- DATA PROVIDED:
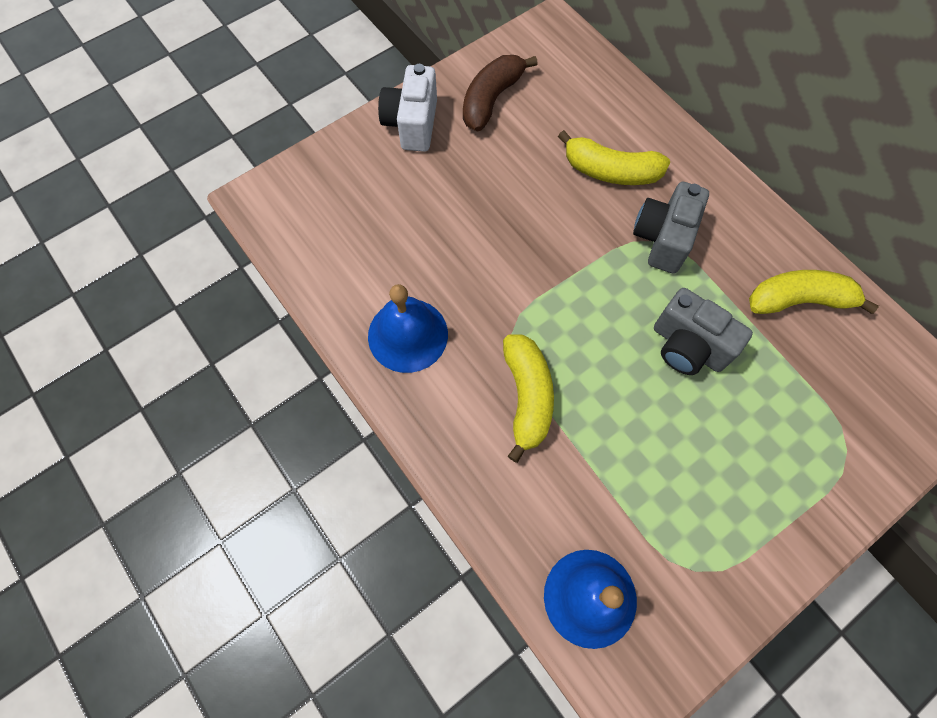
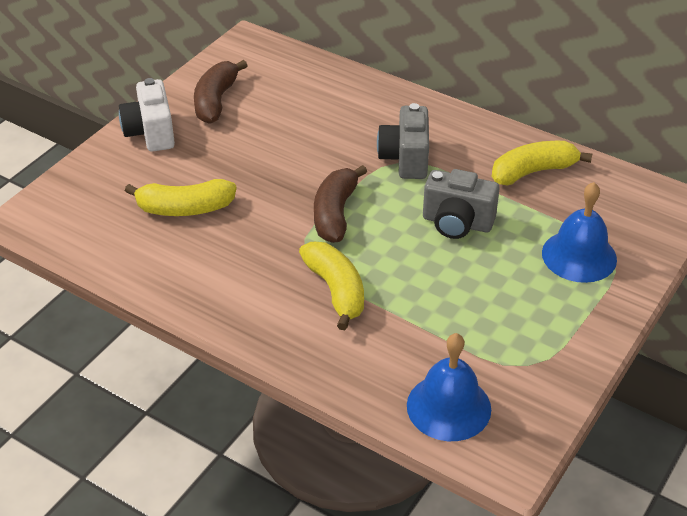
camera: 20 degrees left, 25 degrees down
(408, 335) = (211, 276): blue bell -> blue bell (579, 256)
(562, 291) = (335, 214): none -> brown banana
(610, 171) = (341, 125): yellow banana -> yellow banana (185, 208)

- ACTIVITY: Output only the lines from the one holding "(562, 291) = (335, 214): none -> brown banana" through the last line above, exactly as they appear.

- YOUR SOLUTION:
(562, 291) = (335, 214): none -> brown banana
(610, 171) = (341, 125): yellow banana -> yellow banana (185, 208)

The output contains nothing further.